◆ YOUR OBJECTIVE:
What you return should be the full listing, copied exactly and stripped of its pictures.

◆ INPUT DATA:
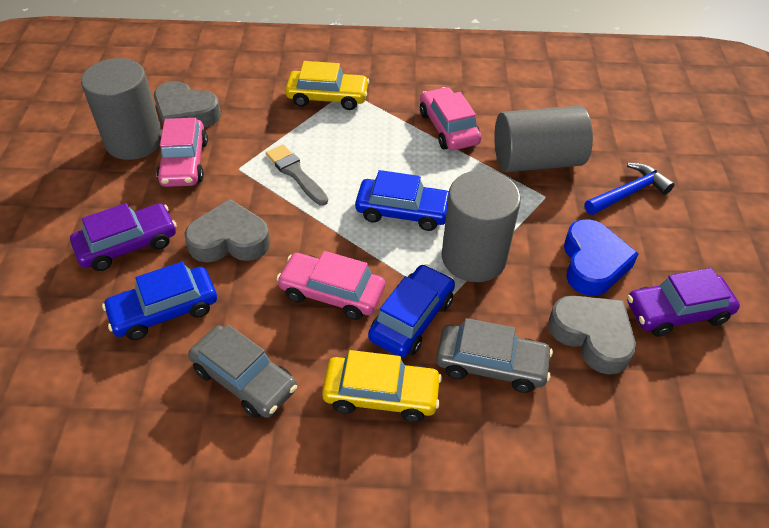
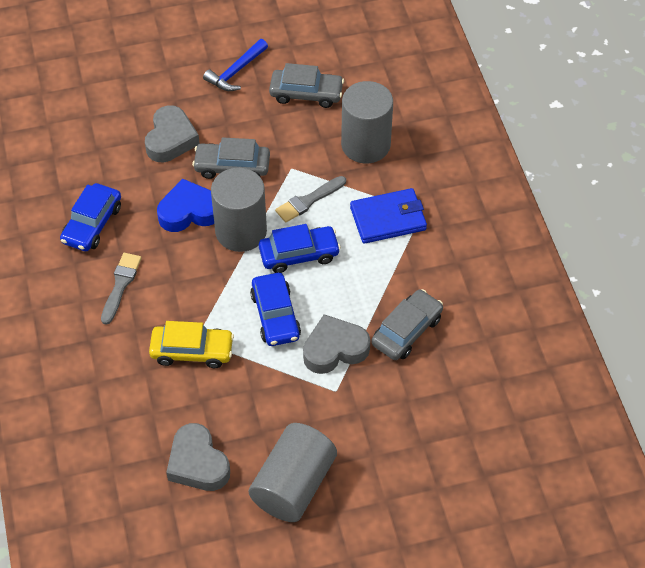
blue wallet: 0 -> 1
grey brush: 1 -> 2
grey car: 2 -> 3
pink car: 3 -> 0
purple car: 2 -> 0
yellow car: 2 -> 1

◆ RESPONSE TO THE TASK:
blue wallet: 0 -> 1
grey brush: 1 -> 2
grey car: 2 -> 3
pink car: 3 -> 0
purple car: 2 -> 0
yellow car: 2 -> 1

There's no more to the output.